RECORD EXCERPTS>
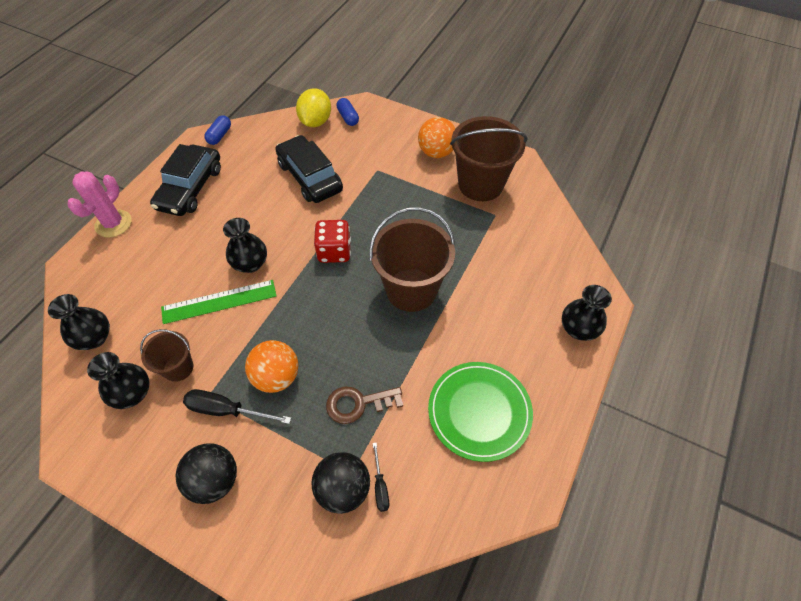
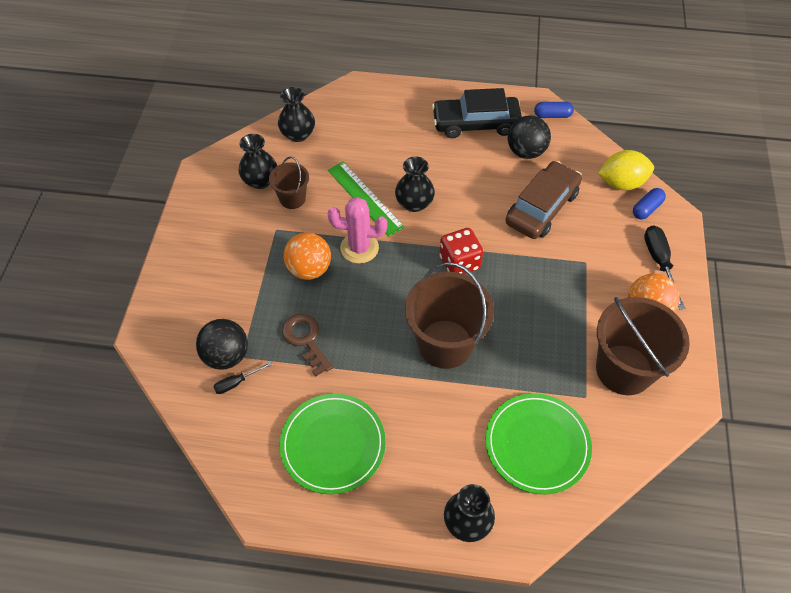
camera: 70 degrees right, 0 degrees up
pink cactus [67,171,132,237] -> pink cactus moved to [328,197,387,264]
black ball [175,443,237,504] -> black ball moved to [508,115,551,159]
black screwdriver [183,389,291,424] -> black screwdriver moved to [644,225,685,309]
black car [275,135,343,203] -> brown car [506,161,582,239]
none -> green plate [486,394,592,494]

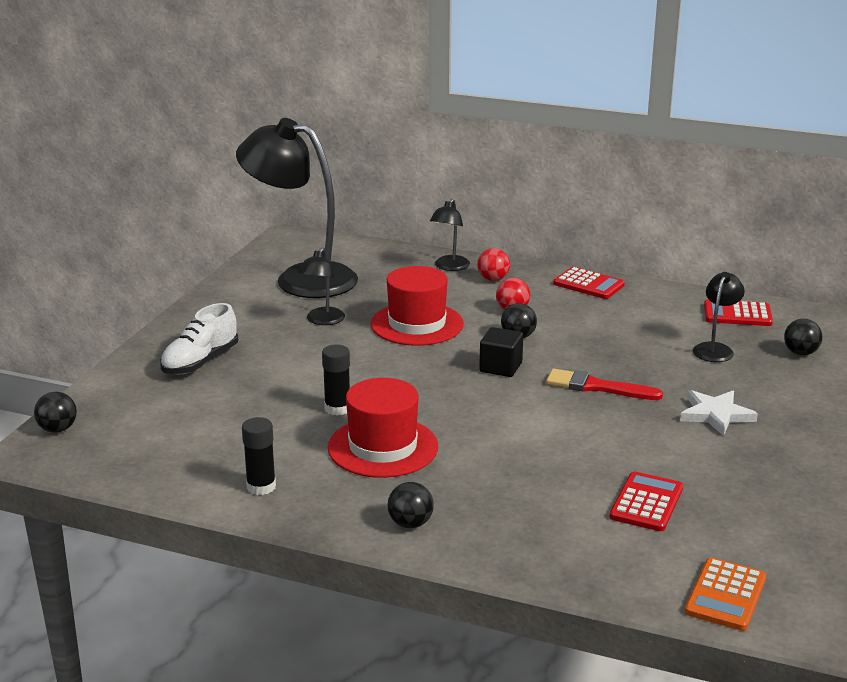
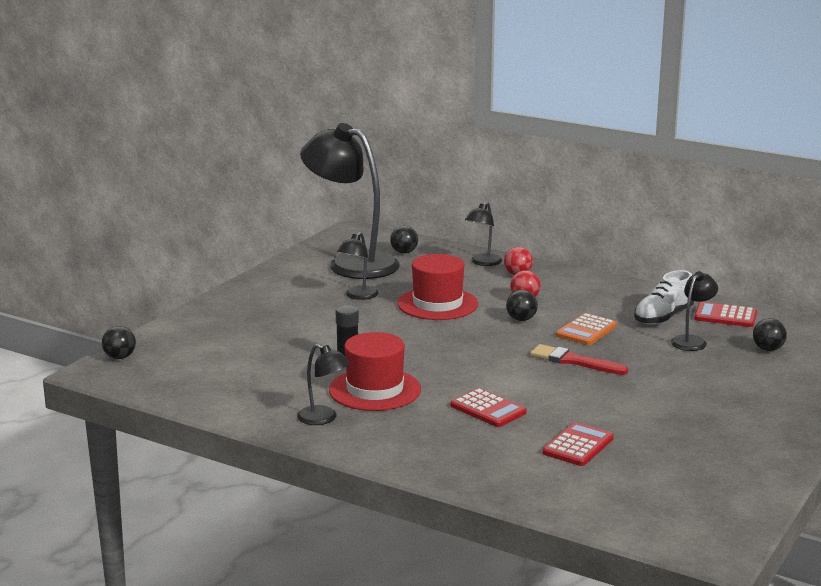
camera: 10 degrees right, 5 degrees down
white shoe [160,303,238,374] -> white shoe moved to [634,270,694,325]
black glue stick [242,417,276,495] -> none
black ball [388,482,434,528] -> black ball moved to [390,226,418,254]
black cube [479,327,523,377] -> none
red calculator [553,267,625,299] -> red calculator moved to [450,388,527,427]
white star [680,390,758,436] -> none
orange calculator [685,557,766,631] -> orange calculator moved to [556,313,617,345]
none -> black lamp [297,344,351,425]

WHAT IS BEING ASKED> In the listing above, find the line with "none -> green plate [486,394,592,494]" and the line with "white star [680,390,758,436] -> none". Copy both of them and every line between, exactly, but not the pictures.

TASK SOLUTION>
none -> green plate [486,394,592,494]

camera: 10 degrees right, 5 degrees down
white shoe [160,303,238,374] -> white shoe moved to [634,270,694,325]
black glue stick [242,417,276,495] -> none
black ball [388,482,434,528] -> black ball moved to [390,226,418,254]
black cube [479,327,523,377] -> none
red calculator [553,267,625,299] -> red calculator moved to [450,388,527,427]
white star [680,390,758,436] -> none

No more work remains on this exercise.